**DIRECTIONS**
Look through the listing below for lines containing the word "degrees". State only their number.
··········
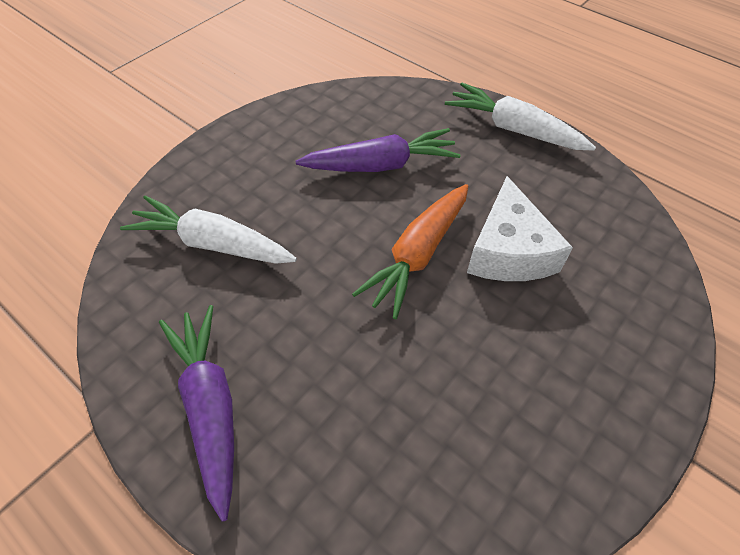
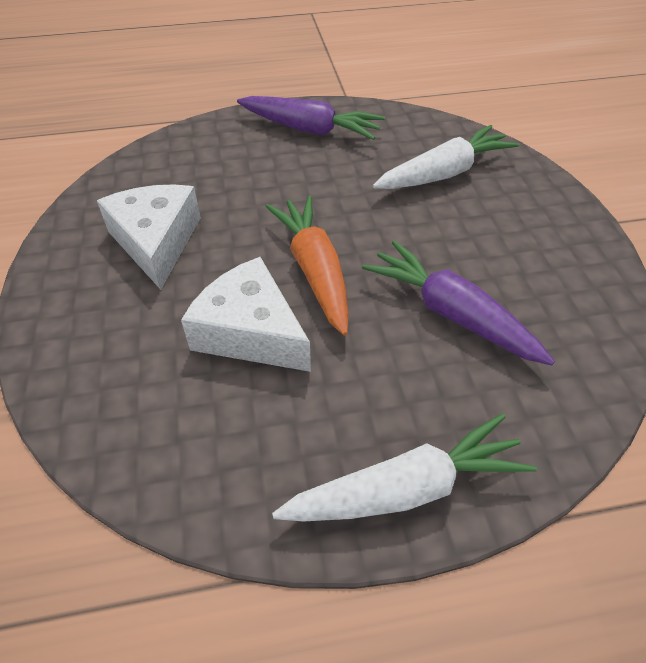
camera: 130 degrees right, 5 degrees down
purple carrot [296,128,461,172] -> purple carrot turned 105 degrees clockwise [362,241,555,365]
none -> white cheese [97,184,201,290]

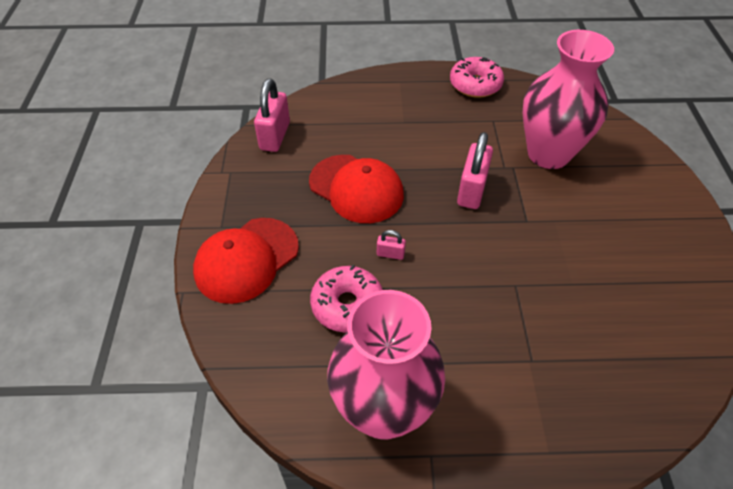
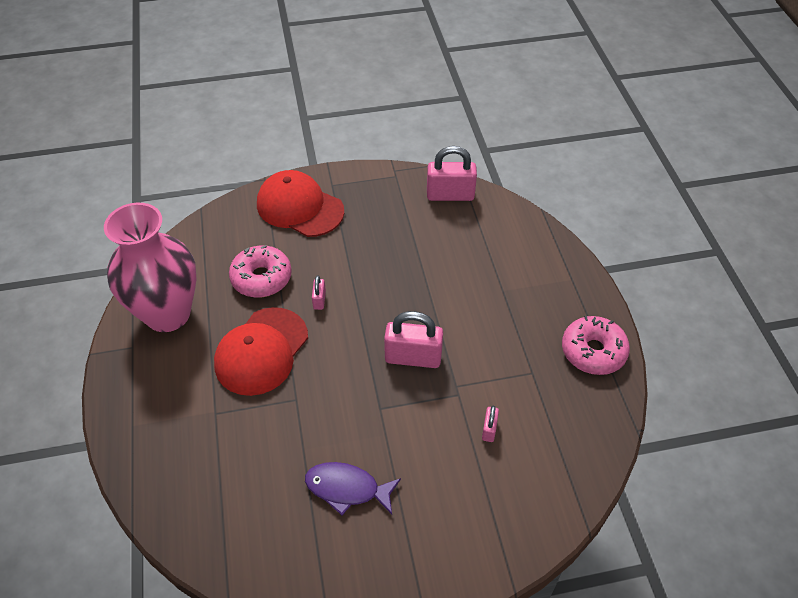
camera: 80 degrees right, 0 degrees up
red cap [309,155,404,223] -> red cap moved to [214,307,308,396]
pink vase [522,30,614,169] -> pink padlock [482,406,499,442]
none -> purple fish [305,462,401,515]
··········
**RESPONSE TO THE TASK**
3